Requirement: The records below are to be copied exactly, with their pictures left out.

Exercise data:
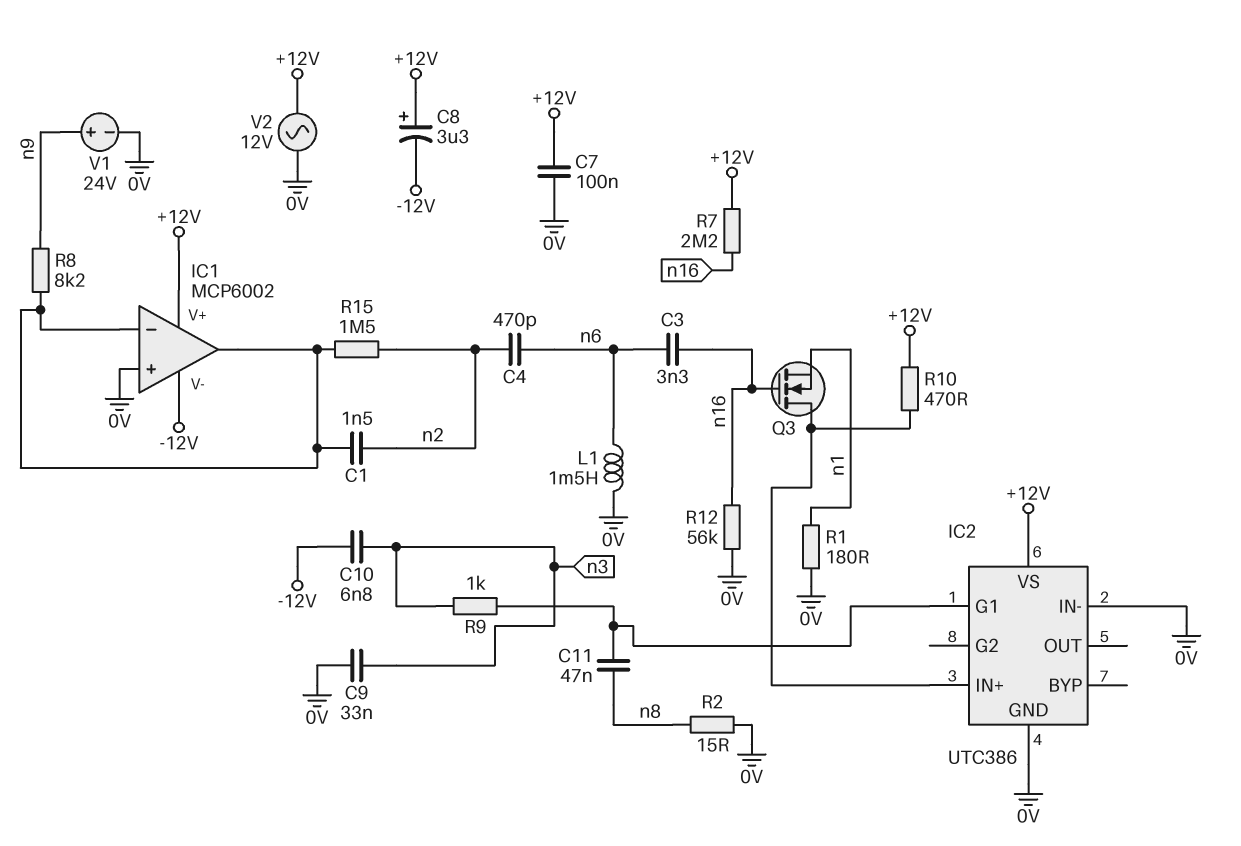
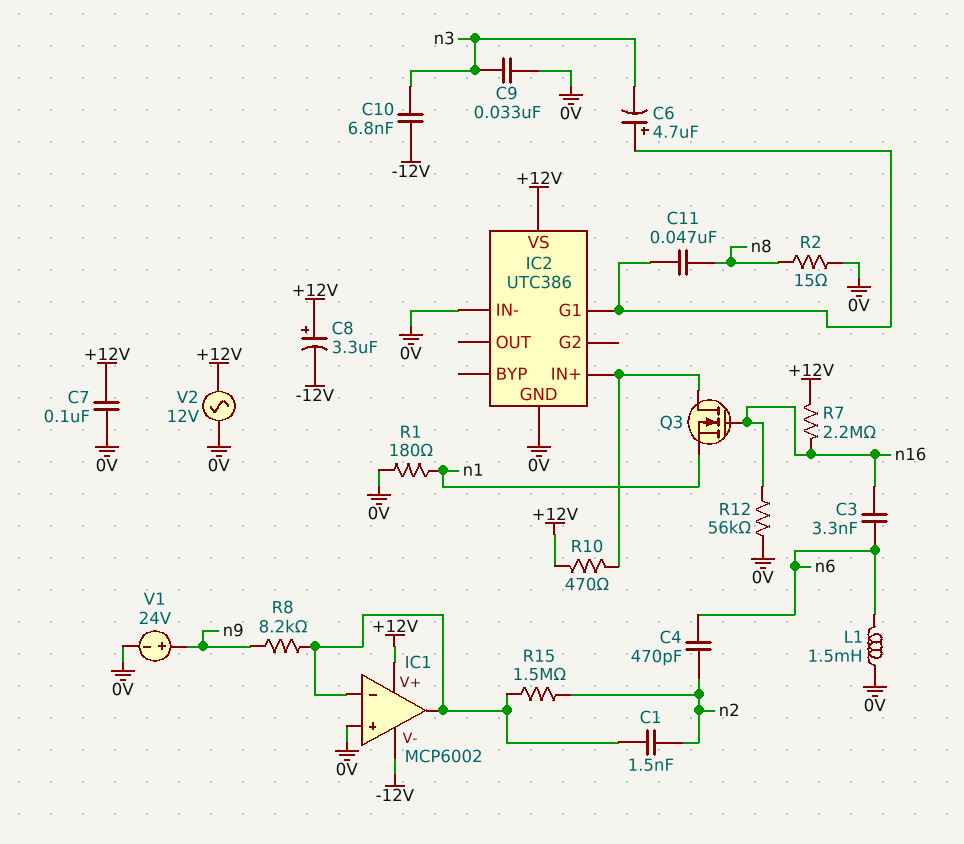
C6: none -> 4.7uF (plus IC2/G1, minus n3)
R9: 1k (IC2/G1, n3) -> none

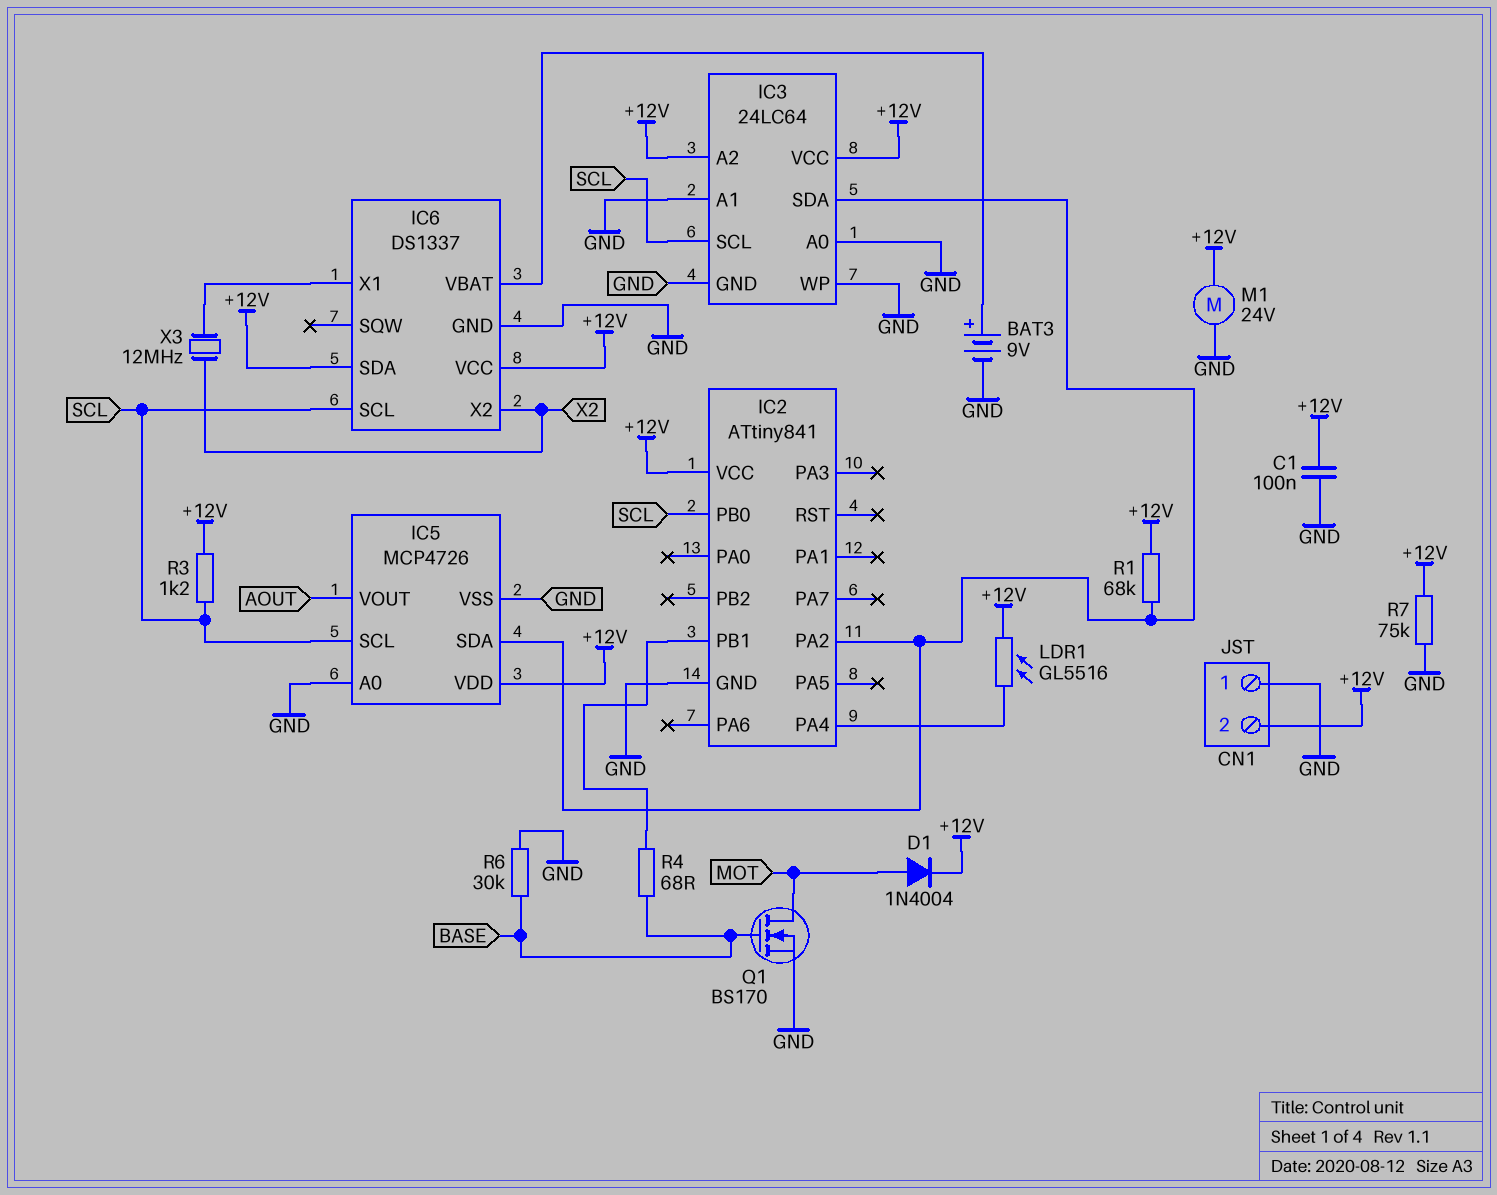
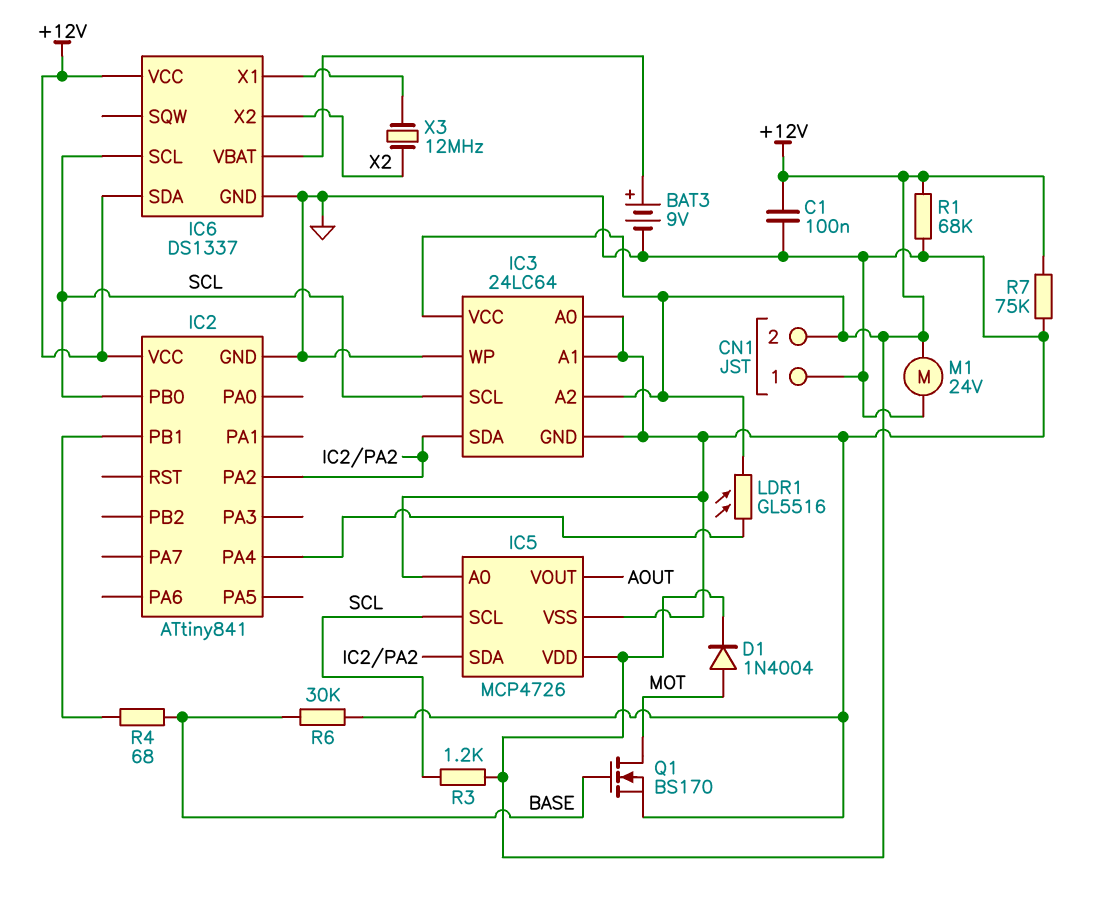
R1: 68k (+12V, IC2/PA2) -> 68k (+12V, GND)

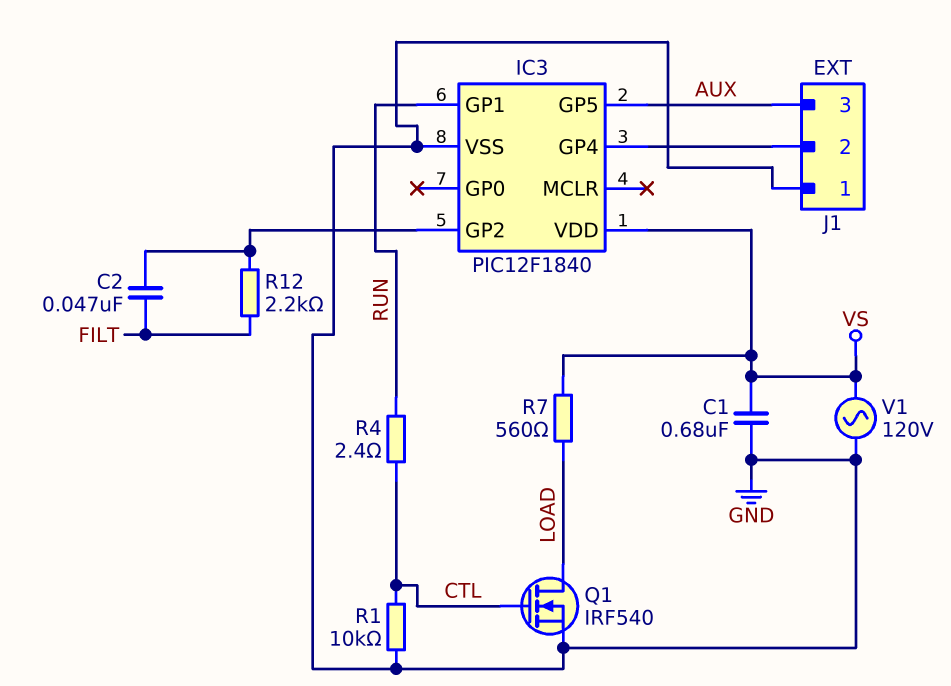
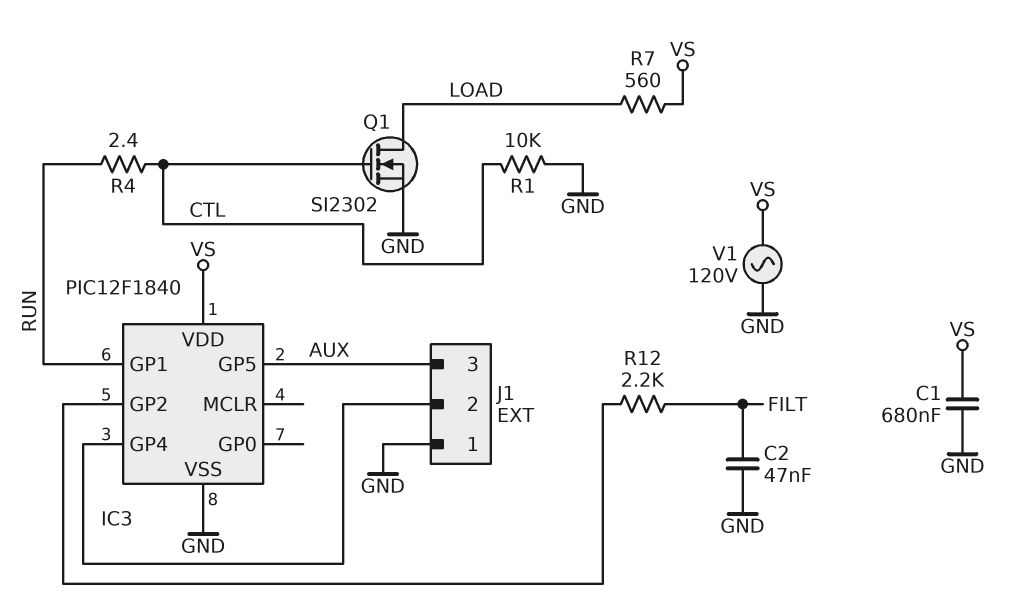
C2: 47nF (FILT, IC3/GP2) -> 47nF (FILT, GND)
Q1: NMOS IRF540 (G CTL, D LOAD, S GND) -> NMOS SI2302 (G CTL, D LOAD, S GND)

Task output:
C6: none -> 4.7uF (plus IC2/G1, minus n3)
R9: 1k (IC2/G1, n3) -> none

R1: 68k (+12V, IC2/PA2) -> 68k (+12V, GND)

C2: 47nF (FILT, IC3/GP2) -> 47nF (FILT, GND)
Q1: NMOS IRF540 (G CTL, D LOAD, S GND) -> NMOS SI2302 (G CTL, D LOAD, S GND)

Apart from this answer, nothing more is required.